**EXERCISE MATERIALS:**
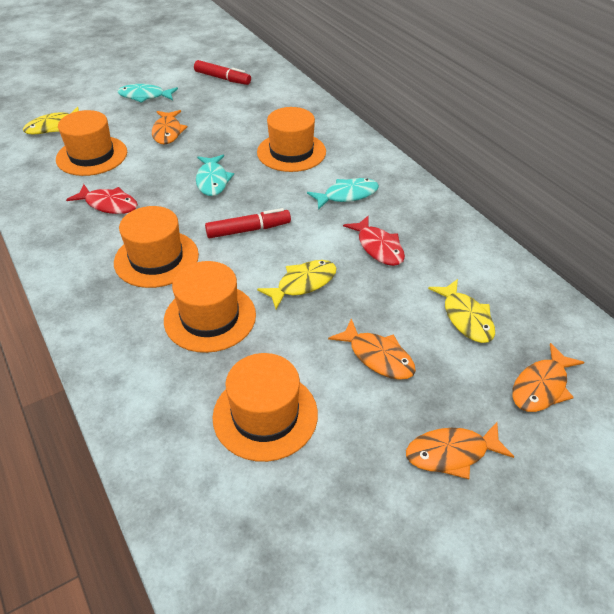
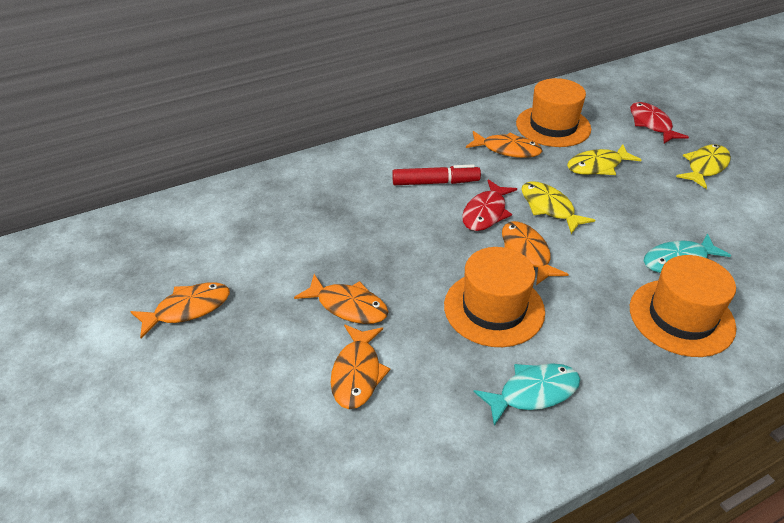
orange fish: 4 -> 5
orange hat: 5 -> 3
red marker: 2 -> 1
turquoise fish: 3 -> 2

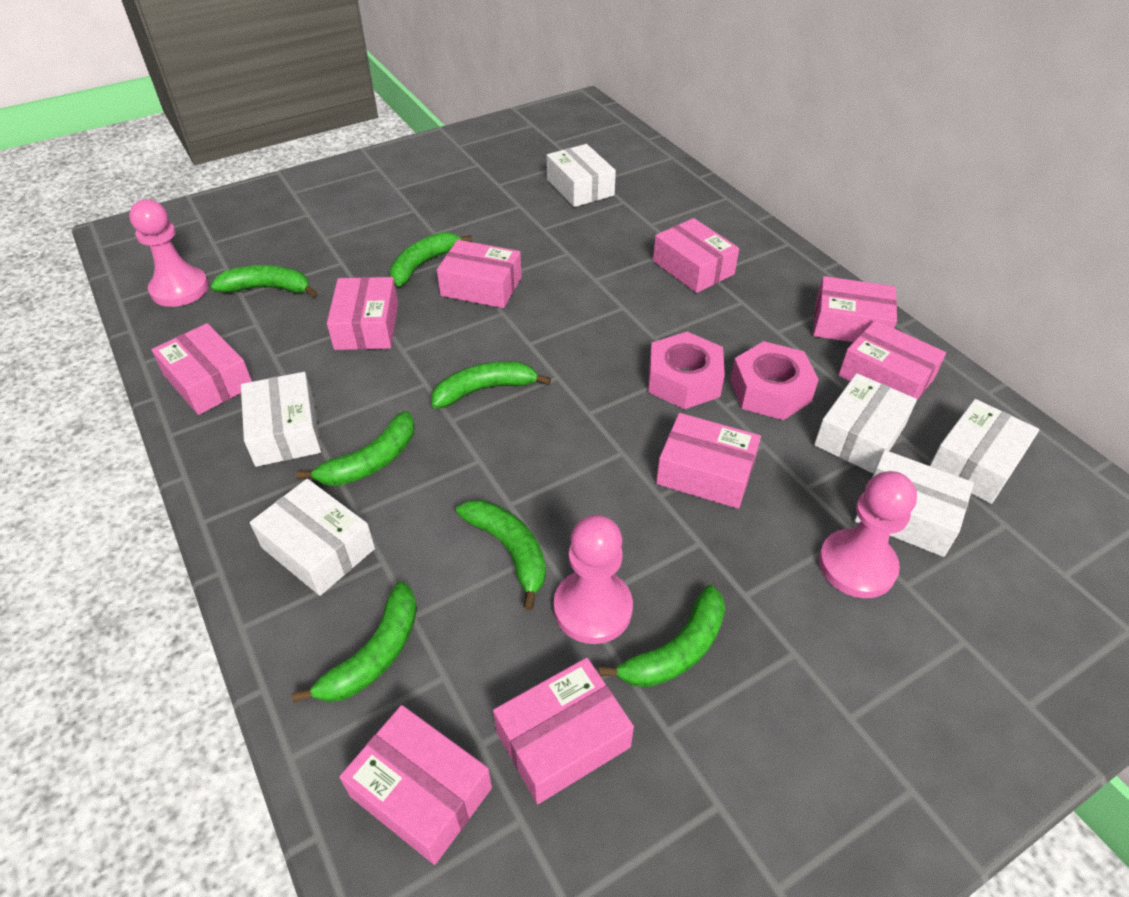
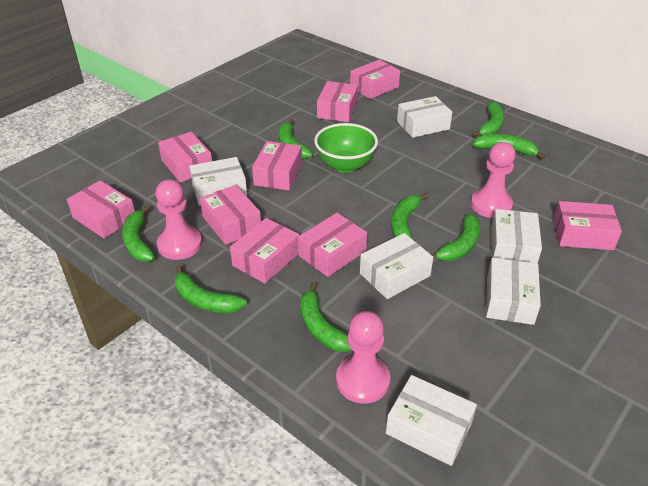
green banana: 7 -> 8
green bowl: 0 -> 1
pink nut: 2 -> 0

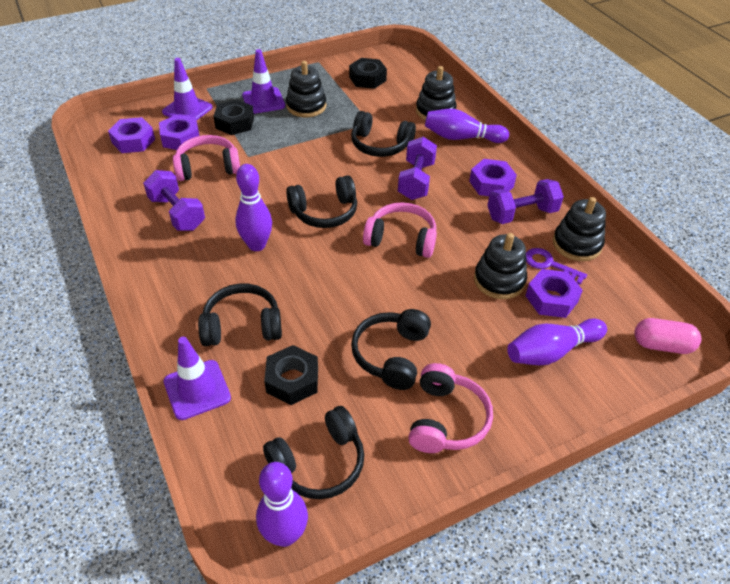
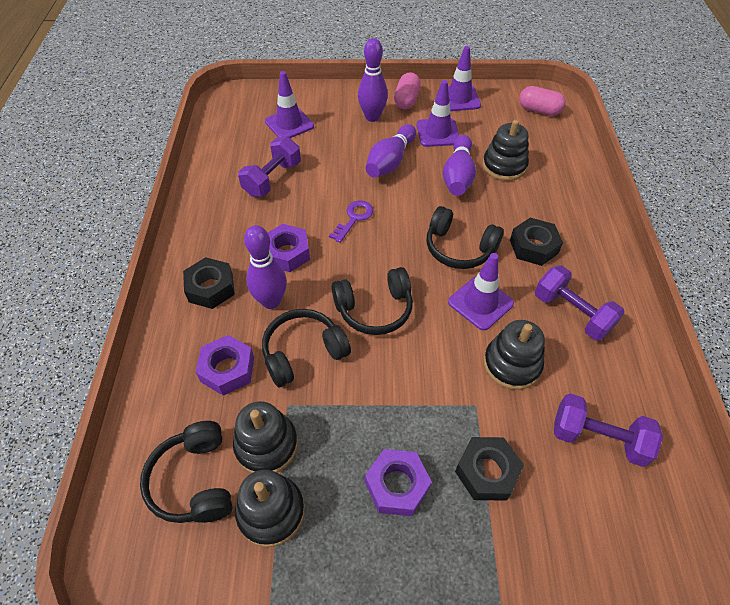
black headphones: 5 -> 4
pink capsule: 1 -> 2
pink headphones: 3 -> 0
purple nut: 4 -> 3
purple traffic cone: 3 -> 4

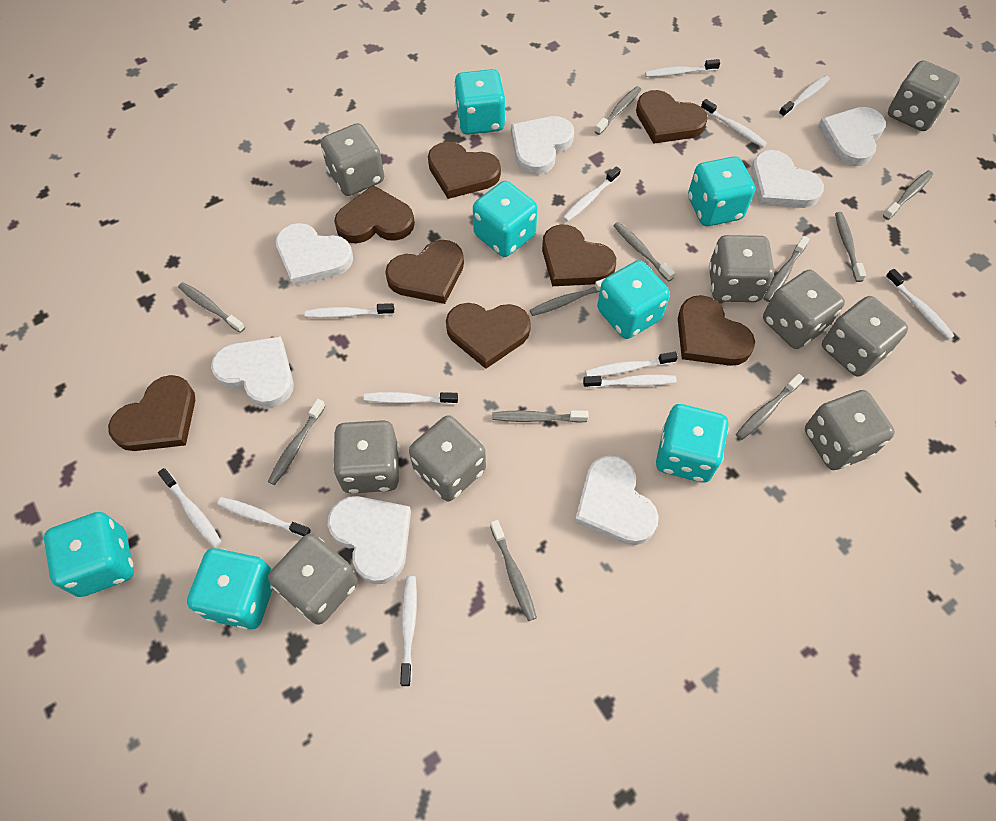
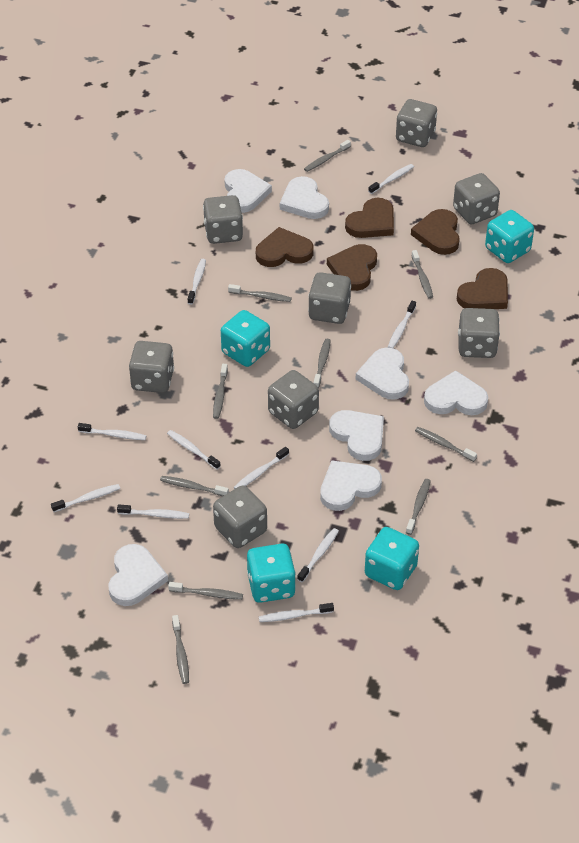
brown heart: 8 -> 5
grey dice: 9 -> 8
grey toothbrush: 11 -> 10
turquoise dice: 7 -> 4
white toothbrush: 12 -> 10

**WHAT THIS TASK INVOLVES:** The output should hold only the lines from the one containing "orange hat: 5 -> 3" through the last line of the listing, reproduced exactly, pictures omitted.

**RESPONSE FOR THIS EXERCISE:**
orange hat: 5 -> 3
red marker: 2 -> 1
turquoise fish: 3 -> 2

green banana: 7 -> 8
green bowl: 0 -> 1
pink nut: 2 -> 0

black headphones: 5 -> 4
pink capsule: 1 -> 2
pink headphones: 3 -> 0
purple nut: 4 -> 3
purple traffic cone: 3 -> 4

brown heart: 8 -> 5
grey dice: 9 -> 8
grey toothbrush: 11 -> 10
turquoise dice: 7 -> 4
white toothbrush: 12 -> 10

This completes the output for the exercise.